● What needs to be done: Return the data exactly, apart from leaving out the pictures.

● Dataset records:
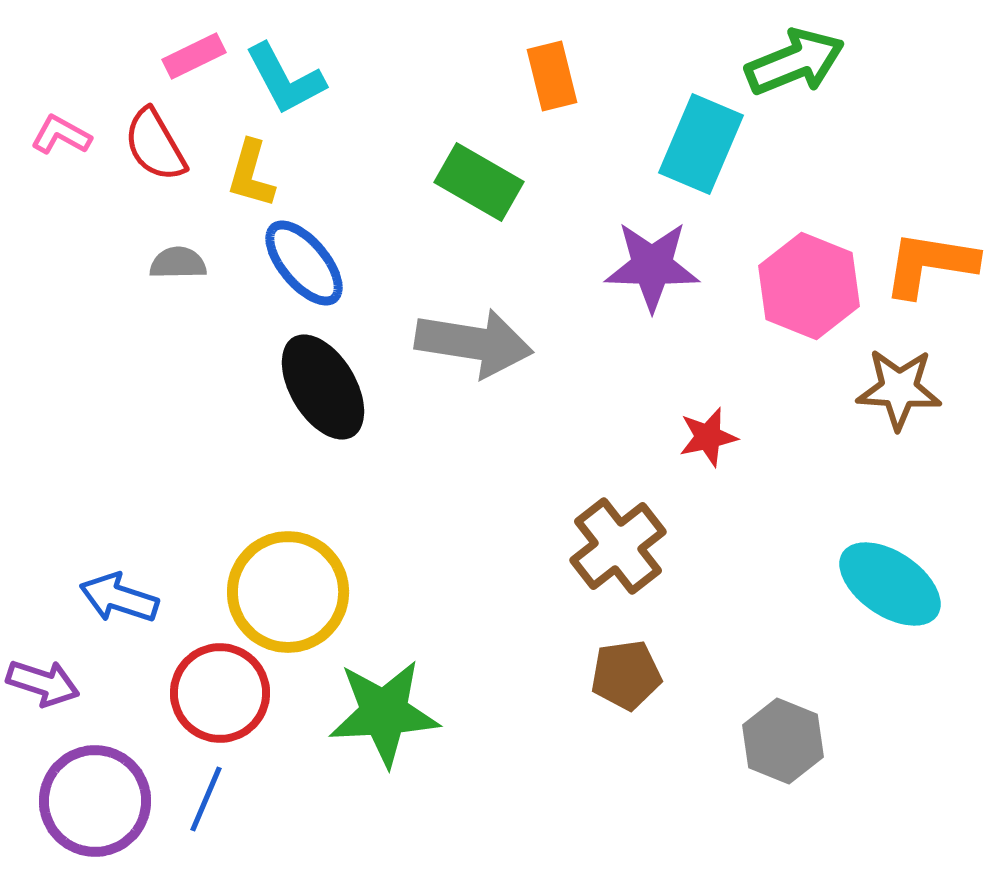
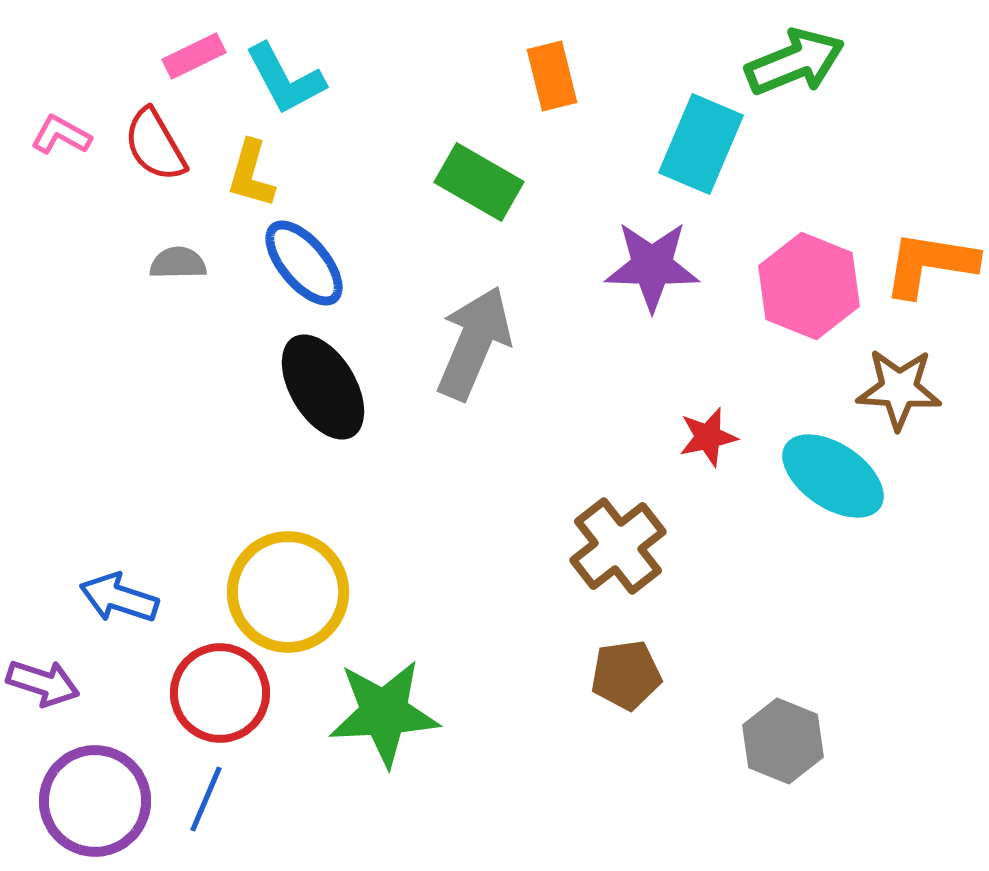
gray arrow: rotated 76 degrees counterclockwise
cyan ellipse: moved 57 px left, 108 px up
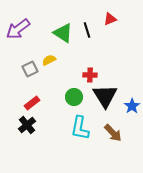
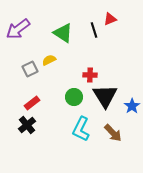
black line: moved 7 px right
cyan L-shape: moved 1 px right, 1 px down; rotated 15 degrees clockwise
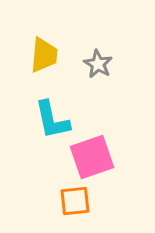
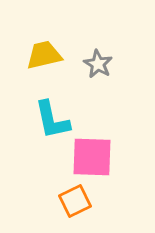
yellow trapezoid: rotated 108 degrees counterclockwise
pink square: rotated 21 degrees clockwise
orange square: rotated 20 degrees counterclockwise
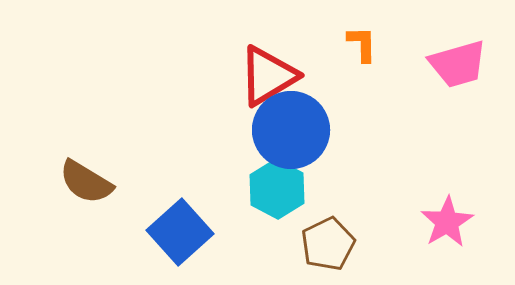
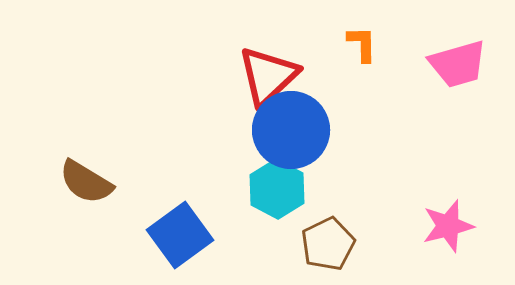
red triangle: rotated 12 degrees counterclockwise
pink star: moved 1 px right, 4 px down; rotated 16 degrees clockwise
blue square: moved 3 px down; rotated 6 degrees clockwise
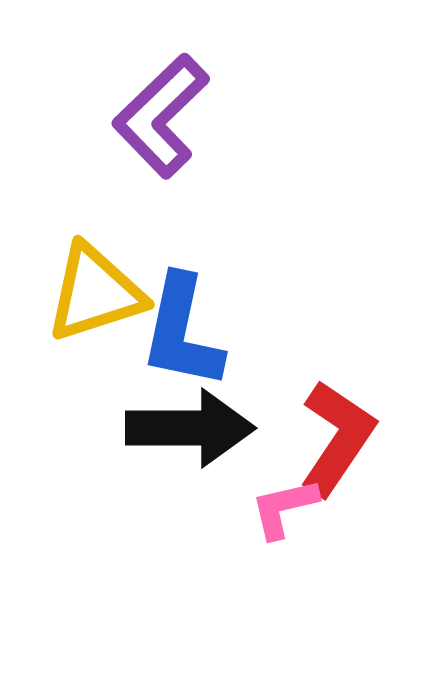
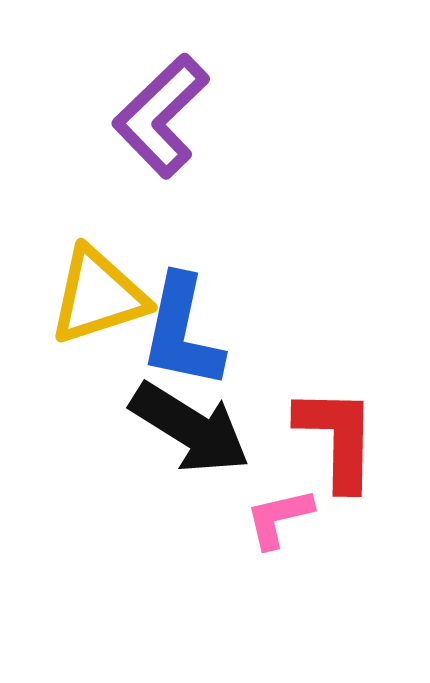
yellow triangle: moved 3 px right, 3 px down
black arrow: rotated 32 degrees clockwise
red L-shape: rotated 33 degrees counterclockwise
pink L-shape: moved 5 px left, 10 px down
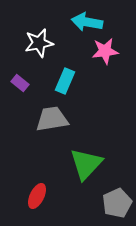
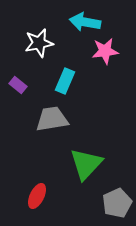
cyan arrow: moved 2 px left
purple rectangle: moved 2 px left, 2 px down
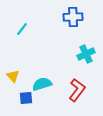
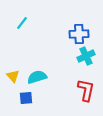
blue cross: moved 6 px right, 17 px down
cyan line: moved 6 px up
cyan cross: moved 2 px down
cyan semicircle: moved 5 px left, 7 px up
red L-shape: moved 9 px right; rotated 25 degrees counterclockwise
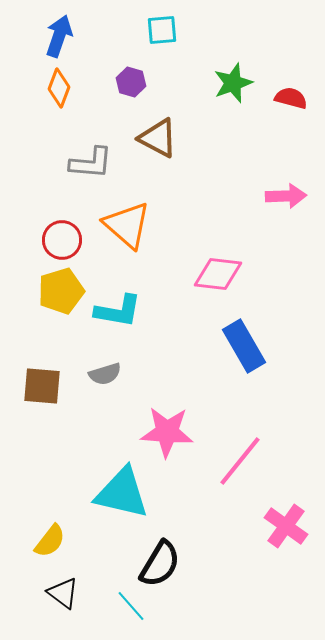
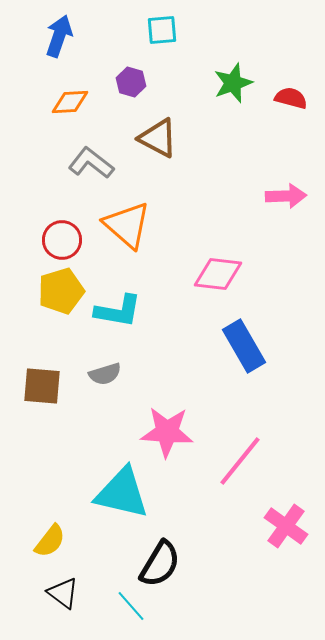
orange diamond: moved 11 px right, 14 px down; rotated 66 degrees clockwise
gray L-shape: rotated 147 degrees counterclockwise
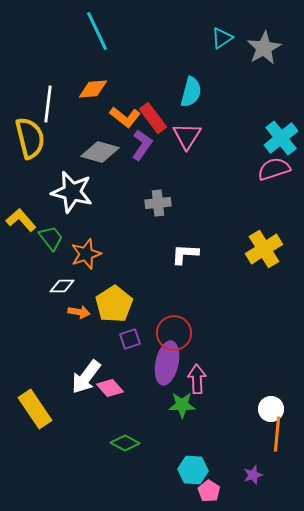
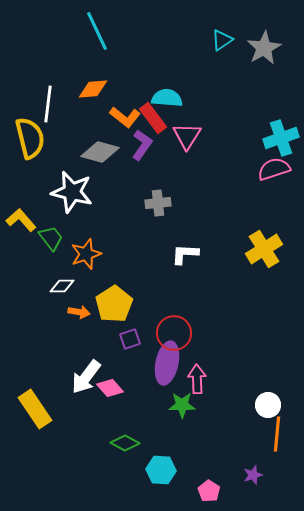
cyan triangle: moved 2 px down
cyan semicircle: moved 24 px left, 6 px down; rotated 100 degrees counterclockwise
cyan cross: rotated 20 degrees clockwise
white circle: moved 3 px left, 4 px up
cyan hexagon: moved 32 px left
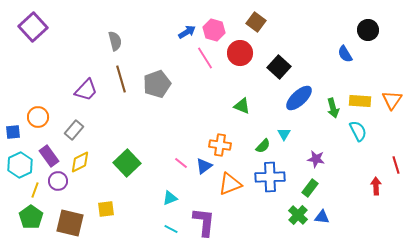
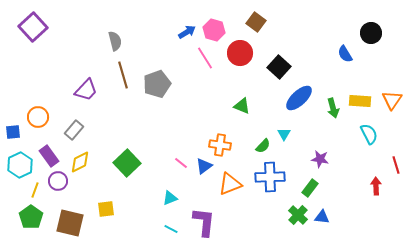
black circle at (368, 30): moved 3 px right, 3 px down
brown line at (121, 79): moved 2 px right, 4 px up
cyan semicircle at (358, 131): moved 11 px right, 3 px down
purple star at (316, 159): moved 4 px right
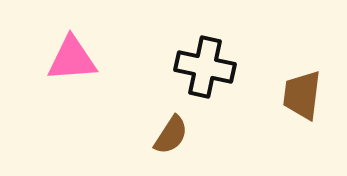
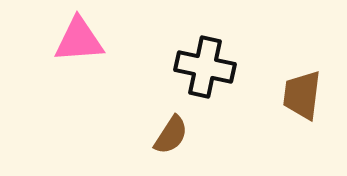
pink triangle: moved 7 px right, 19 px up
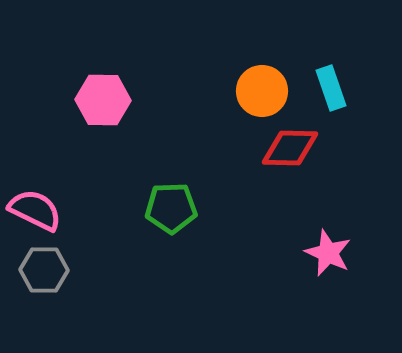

● Task solution:
gray arrow: rotated 76 degrees counterclockwise
cyan ellipse: moved 57 px left, 108 px up
black line: moved 7 px right
cyan L-shape: moved 1 px right, 1 px down; rotated 15 degrees clockwise
yellow trapezoid: rotated 108 degrees counterclockwise
pink square: rotated 21 degrees clockwise
orange square: rotated 20 degrees counterclockwise
red triangle: rotated 12 degrees counterclockwise
pink star: moved 1 px right, 4 px down; rotated 16 degrees clockwise
blue square: moved 3 px down; rotated 6 degrees clockwise
yellow triangle: moved 3 px right, 3 px down
black arrow: rotated 32 degrees clockwise
red L-shape: rotated 33 degrees counterclockwise
pink L-shape: moved 5 px left, 10 px down
cyan arrow: moved 2 px left
purple rectangle: moved 2 px left, 2 px down
blue cross: moved 6 px right, 17 px down
cyan line: moved 6 px up
cyan cross: moved 2 px down
cyan semicircle: moved 5 px left, 7 px up
red L-shape: moved 9 px right; rotated 25 degrees counterclockwise
orange diamond: moved 11 px right, 14 px down; rotated 66 degrees clockwise
gray L-shape: rotated 147 degrees counterclockwise
cyan triangle: moved 2 px down
cyan semicircle: moved 24 px left, 6 px down; rotated 100 degrees counterclockwise
cyan cross: rotated 20 degrees clockwise
white circle: moved 3 px left, 4 px up
cyan hexagon: moved 32 px left
black circle at (368, 30): moved 3 px right, 3 px down
brown line at (121, 79): moved 2 px right, 4 px up
cyan semicircle at (358, 131): moved 11 px right, 3 px down
purple star at (316, 159): moved 4 px right
pink triangle: moved 7 px right, 19 px up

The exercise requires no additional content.